------ Exercise input ------

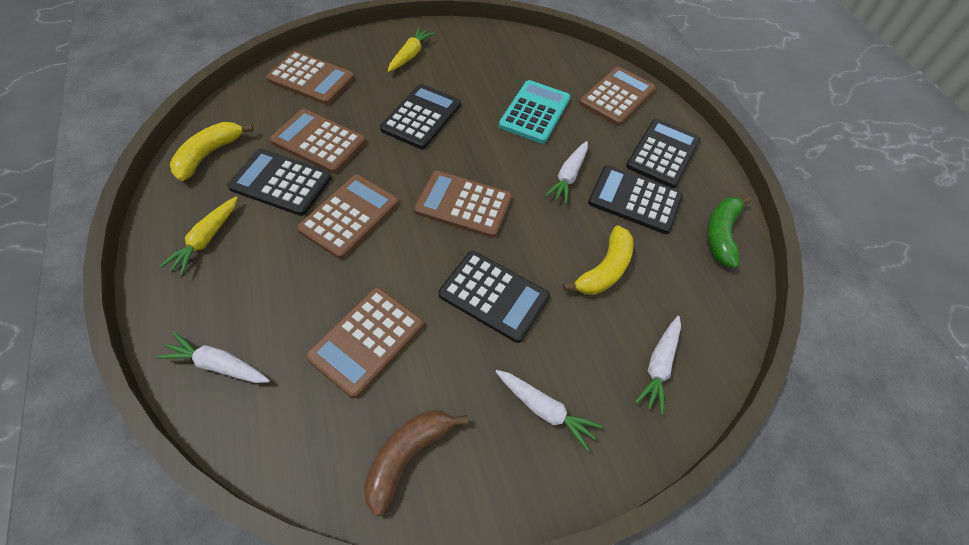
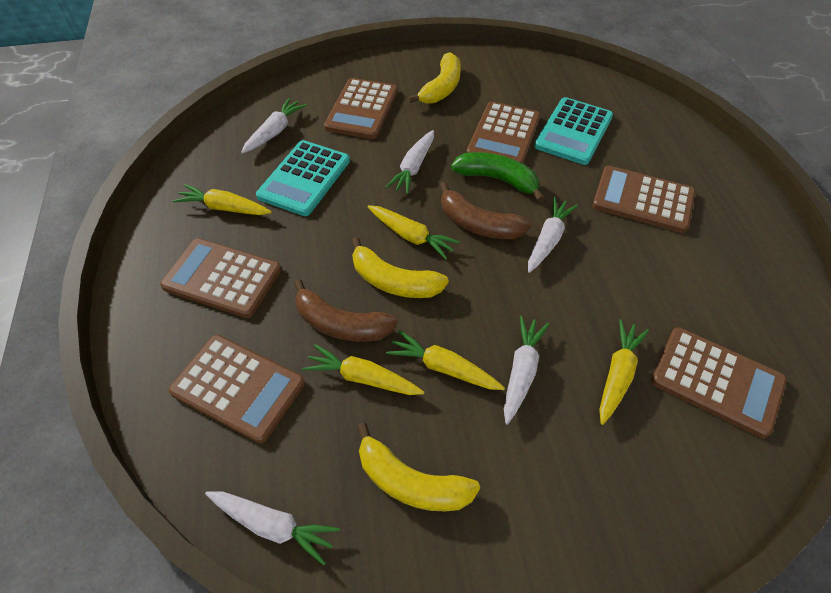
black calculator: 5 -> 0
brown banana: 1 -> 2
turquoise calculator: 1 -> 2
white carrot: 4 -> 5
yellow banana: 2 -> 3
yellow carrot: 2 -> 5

------

### Task description
At the line containing "white carrot: 4 -> 5", start copying. Continue exactly through the final line of the entries above and stop there.

### Task solution
white carrot: 4 -> 5
yellow banana: 2 -> 3
yellow carrot: 2 -> 5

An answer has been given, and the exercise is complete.